Items from a data source:

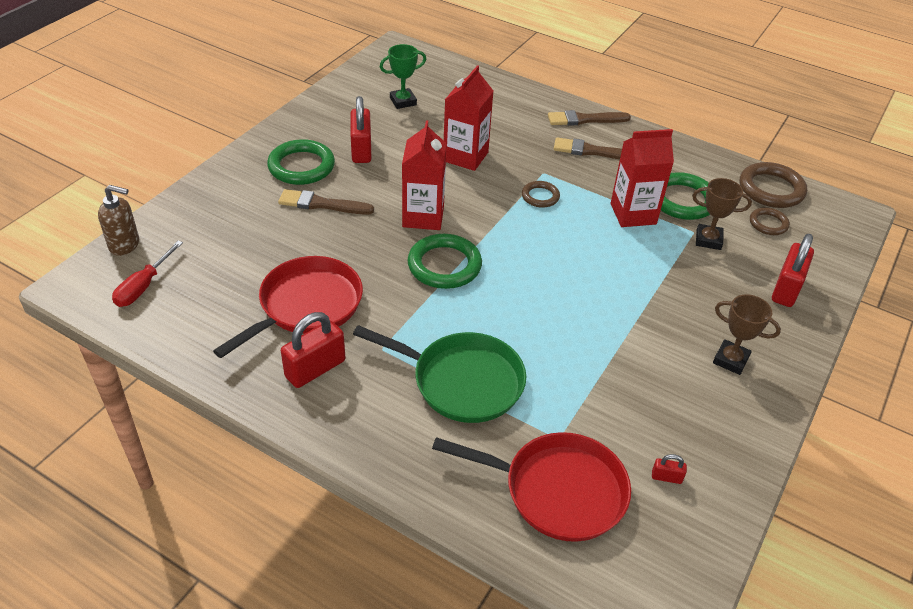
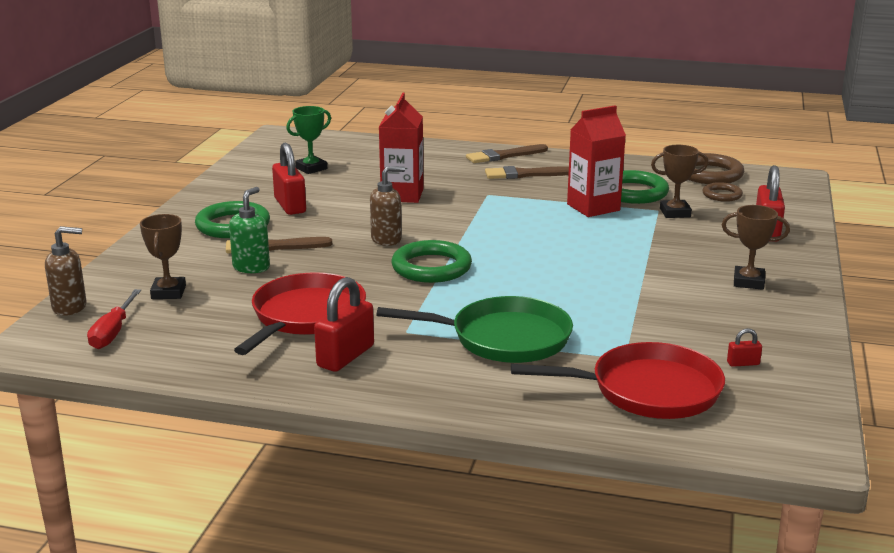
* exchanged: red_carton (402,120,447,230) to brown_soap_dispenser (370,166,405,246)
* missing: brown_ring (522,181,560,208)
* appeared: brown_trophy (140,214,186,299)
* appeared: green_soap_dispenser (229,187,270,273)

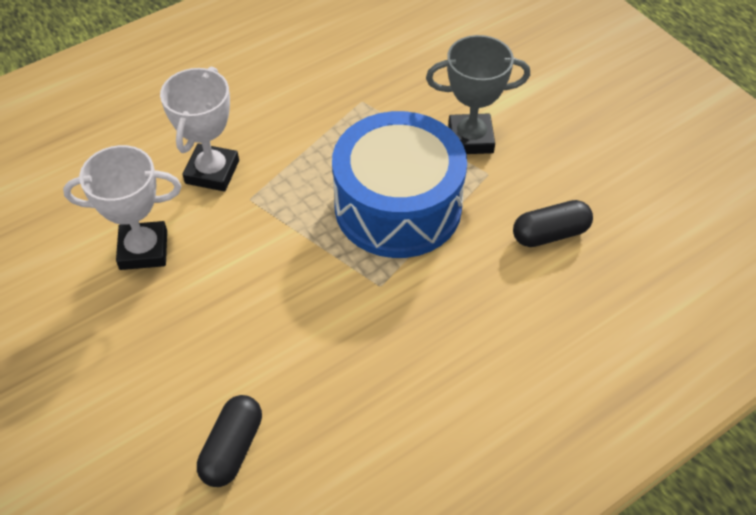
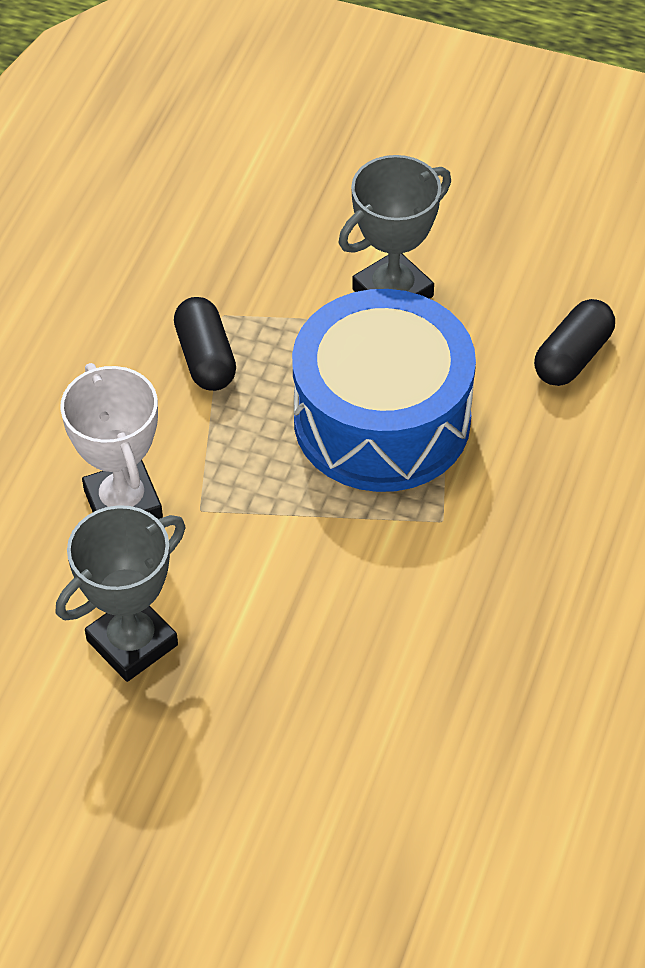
* colour: white_trophy (63,145,181,270) to grey_trophy (56,505,185,682)
* relocated: black_capsule (197,395,262,487) to (174,297,236,391)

▶ _WORK INSTRUCTIONS_
Return all the entries word for word, but omit any pictures they contain.

▶ _EXPECTED ANSWER_
* exchanged: red_carton (402,120,447,230) to brown_soap_dispenser (370,166,405,246)
* missing: brown_ring (522,181,560,208)
* appeared: brown_trophy (140,214,186,299)
* appeared: green_soap_dispenser (229,187,270,273)

* colour: white_trophy (63,145,181,270) to grey_trophy (56,505,185,682)
* relocated: black_capsule (197,395,262,487) to (174,297,236,391)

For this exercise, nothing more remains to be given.